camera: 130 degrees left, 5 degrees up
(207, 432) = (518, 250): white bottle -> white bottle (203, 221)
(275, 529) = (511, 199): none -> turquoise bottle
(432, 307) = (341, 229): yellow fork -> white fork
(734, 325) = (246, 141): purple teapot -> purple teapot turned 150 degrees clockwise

--

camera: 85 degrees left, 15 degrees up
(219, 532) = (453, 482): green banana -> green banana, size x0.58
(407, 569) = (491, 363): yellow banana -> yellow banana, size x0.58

Your objective:
Tally the lines in the entries above that hold the string "white" and state the tally alone.

Written solution:
2